Records for this task =>
╭──
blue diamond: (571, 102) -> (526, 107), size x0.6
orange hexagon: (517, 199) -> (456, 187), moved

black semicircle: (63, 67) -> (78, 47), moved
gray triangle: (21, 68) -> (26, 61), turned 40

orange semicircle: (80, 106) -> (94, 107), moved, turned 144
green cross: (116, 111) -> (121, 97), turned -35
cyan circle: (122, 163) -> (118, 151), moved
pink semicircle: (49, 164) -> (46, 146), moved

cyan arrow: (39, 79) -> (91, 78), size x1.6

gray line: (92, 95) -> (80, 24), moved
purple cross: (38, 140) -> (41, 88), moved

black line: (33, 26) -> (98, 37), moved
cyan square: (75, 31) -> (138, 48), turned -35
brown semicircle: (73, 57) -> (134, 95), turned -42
╰──
╭──
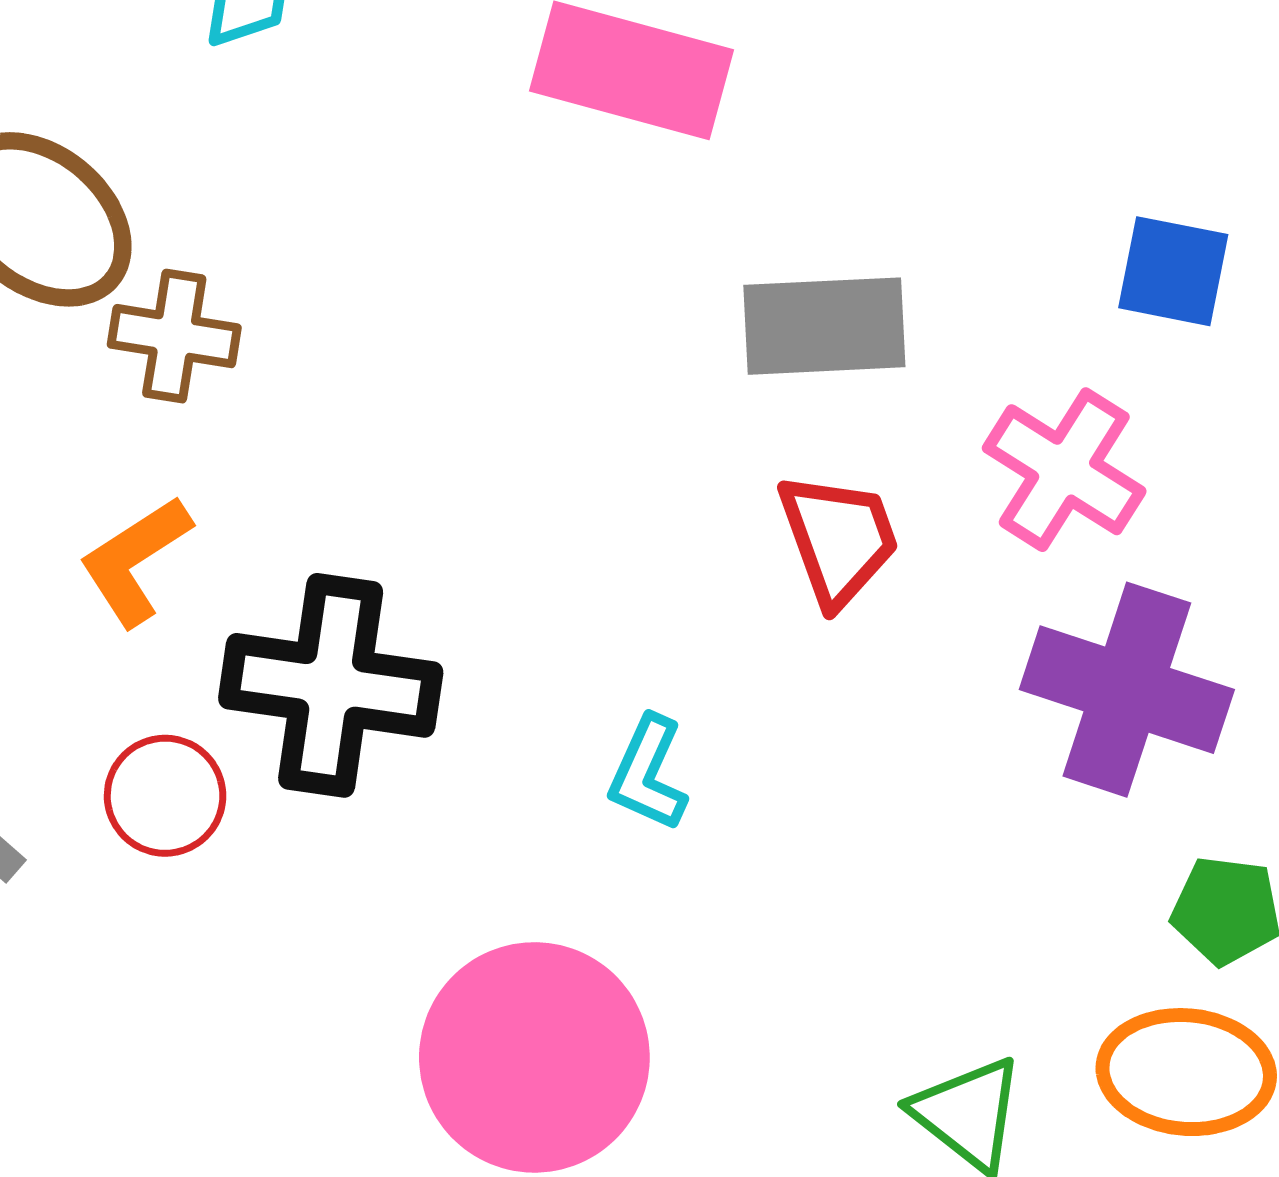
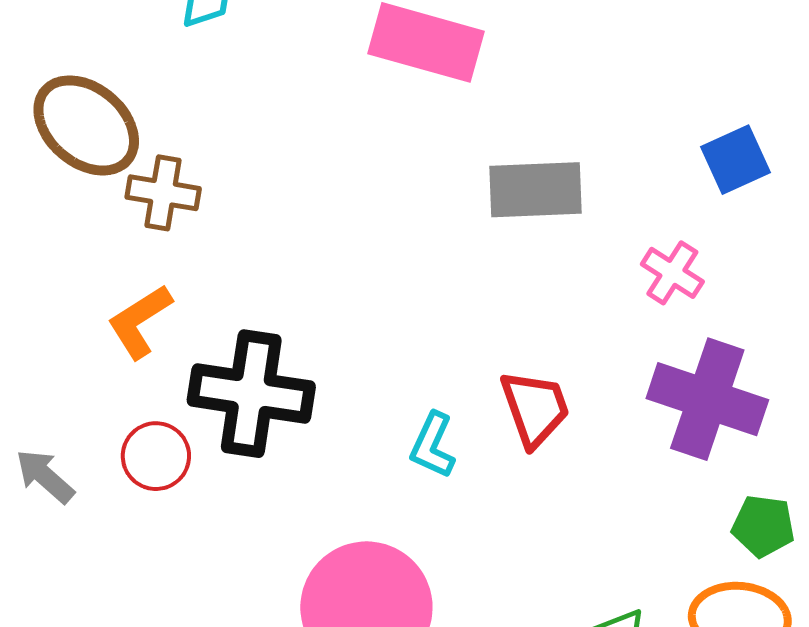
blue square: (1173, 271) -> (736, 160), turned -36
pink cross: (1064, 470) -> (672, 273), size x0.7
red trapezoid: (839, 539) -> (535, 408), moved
╰──
Lines with "turned": return each one from the data above.

Written solution =>
gray triangle: (21, 68) -> (26, 61), turned 40
orange semicircle: (80, 106) -> (94, 107), moved, turned 144
green cross: (116, 111) -> (121, 97), turned -35
cyan square: (75, 31) -> (138, 48), turned -35
brown semicircle: (73, 57) -> (134, 95), turned -42
blue square: (1173, 271) -> (736, 160), turned -36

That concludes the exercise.